[[ Input for this task, beginning ]]

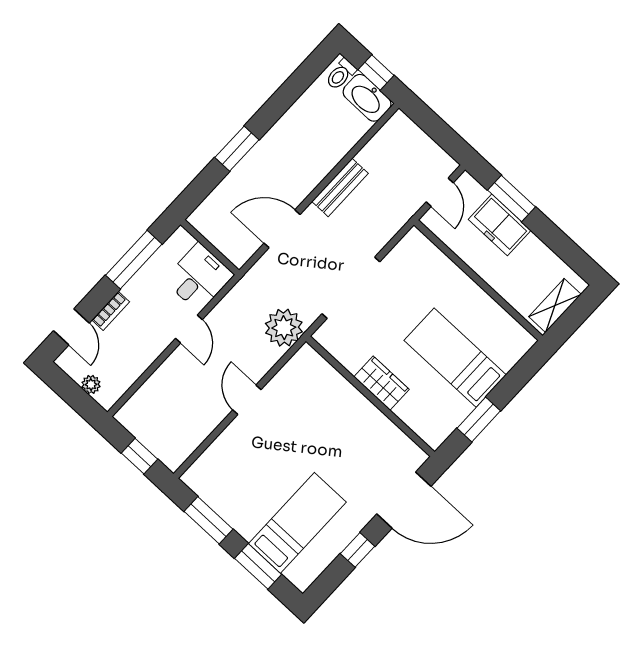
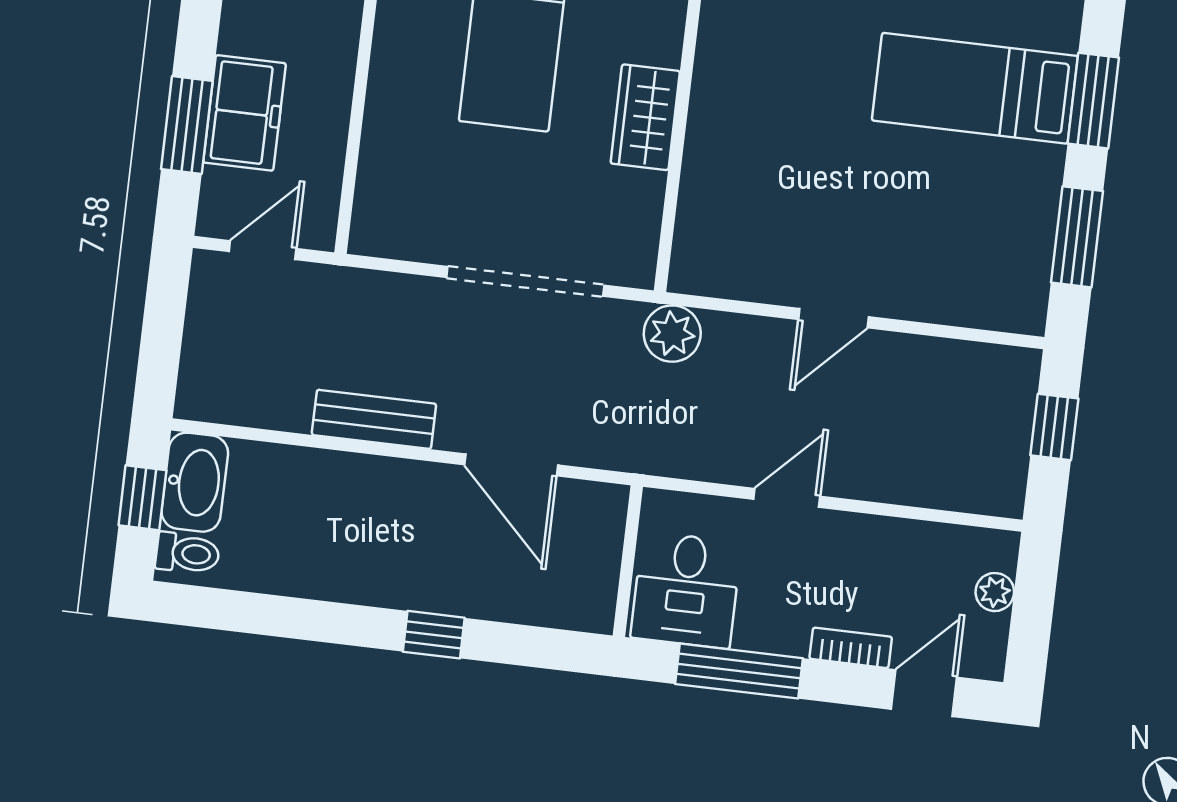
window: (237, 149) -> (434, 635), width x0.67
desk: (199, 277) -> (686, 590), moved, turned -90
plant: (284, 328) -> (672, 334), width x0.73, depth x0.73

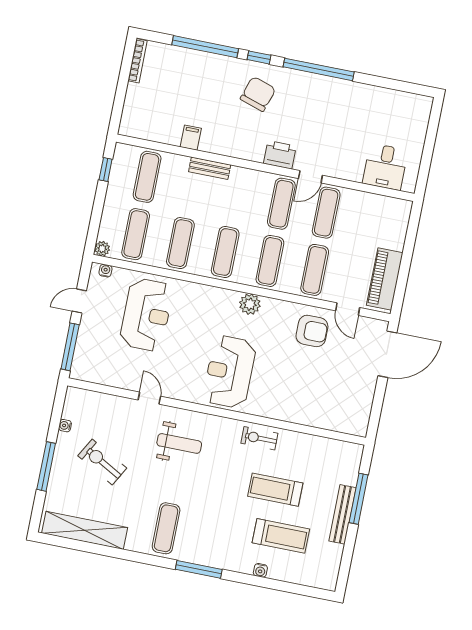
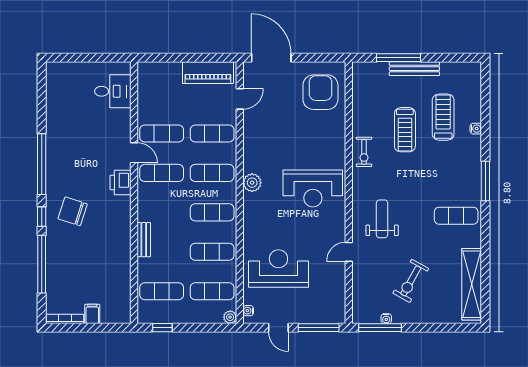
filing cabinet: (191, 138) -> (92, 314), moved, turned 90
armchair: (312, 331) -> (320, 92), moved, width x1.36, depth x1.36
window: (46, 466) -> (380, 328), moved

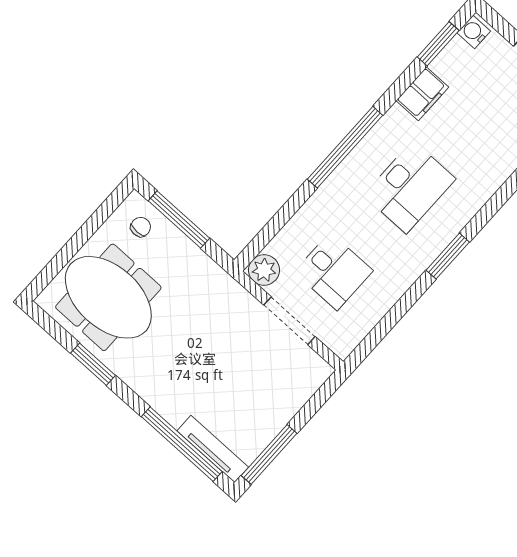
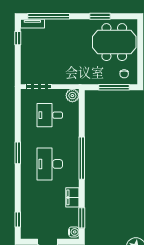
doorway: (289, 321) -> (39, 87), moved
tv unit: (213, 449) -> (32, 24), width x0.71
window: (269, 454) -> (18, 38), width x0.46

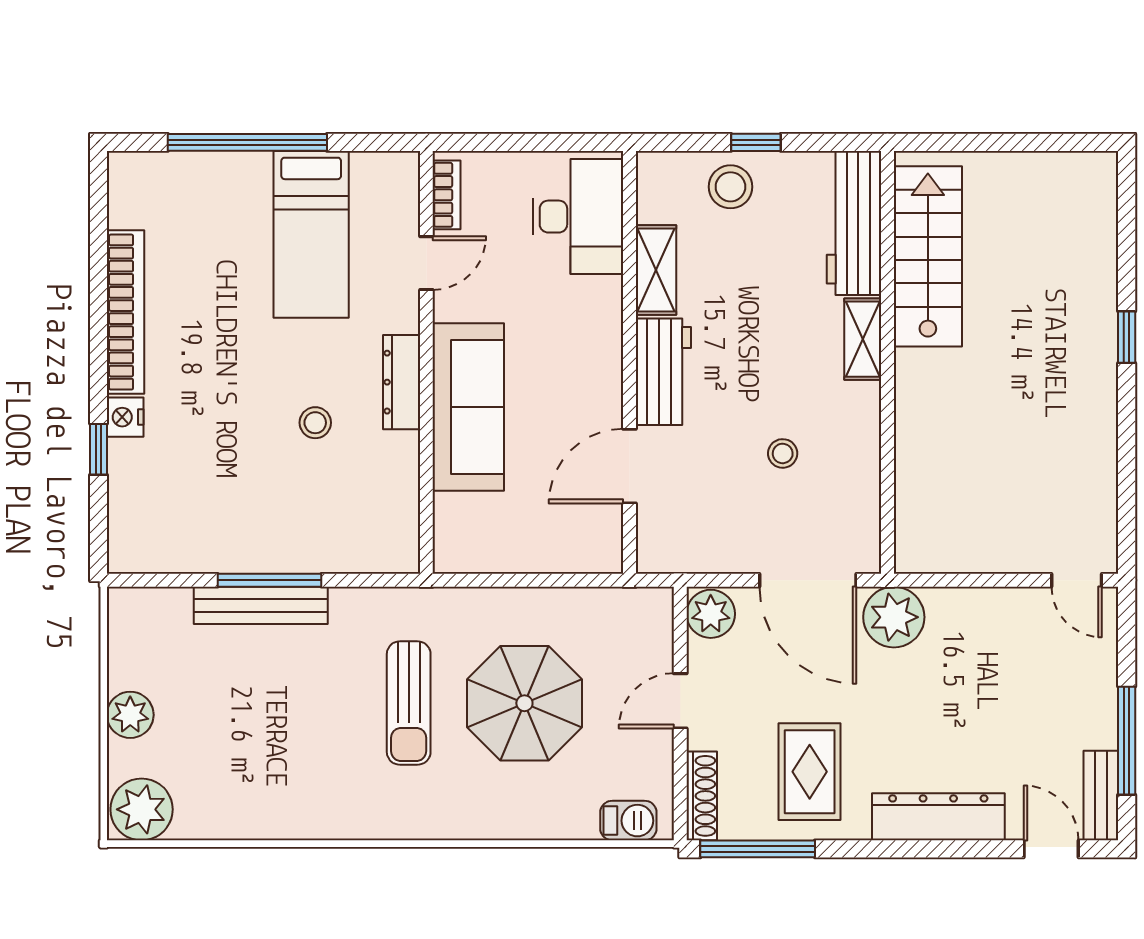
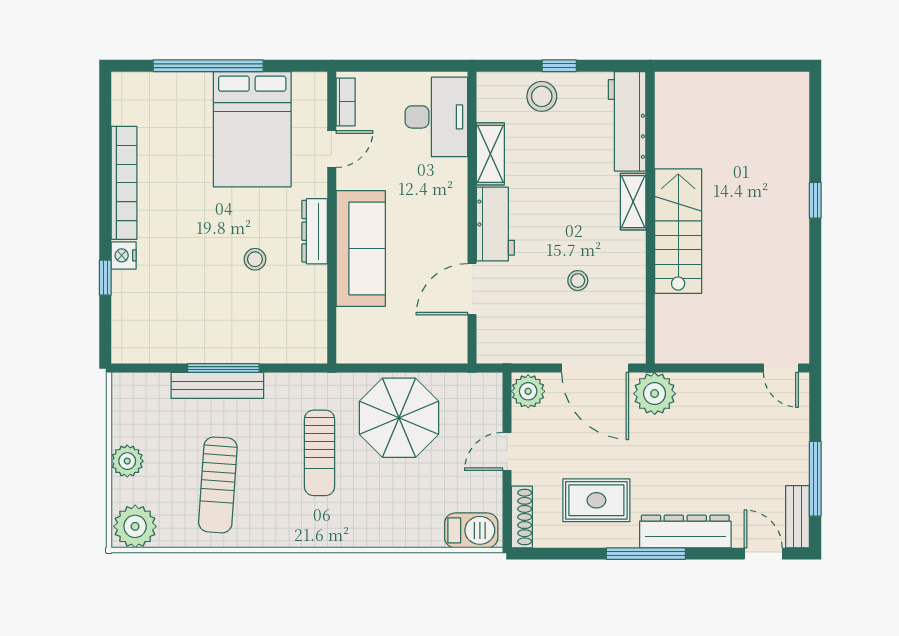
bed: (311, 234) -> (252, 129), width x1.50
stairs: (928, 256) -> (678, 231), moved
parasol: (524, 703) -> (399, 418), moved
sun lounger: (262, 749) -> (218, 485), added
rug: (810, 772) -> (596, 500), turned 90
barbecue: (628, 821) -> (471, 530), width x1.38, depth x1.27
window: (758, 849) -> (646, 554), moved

[[ Input for this task, end ]]

Problem requirements:
Copy each line of the data above that holds "moved".

Written answer:
desk: (199, 277) -> (686, 590), moved, turned -90
filing cabinet: (191, 138) -> (92, 314), moved, turned 90
armchair: (312, 331) -> (320, 92), moved, width x1.36, depth x1.36
window: (46, 466) -> (380, 328), moved
doorway: (289, 321) -> (39, 87), moved
stairs: (928, 256) -> (678, 231), moved
parasol: (524, 703) -> (399, 418), moved
window: (758, 849) -> (646, 554), moved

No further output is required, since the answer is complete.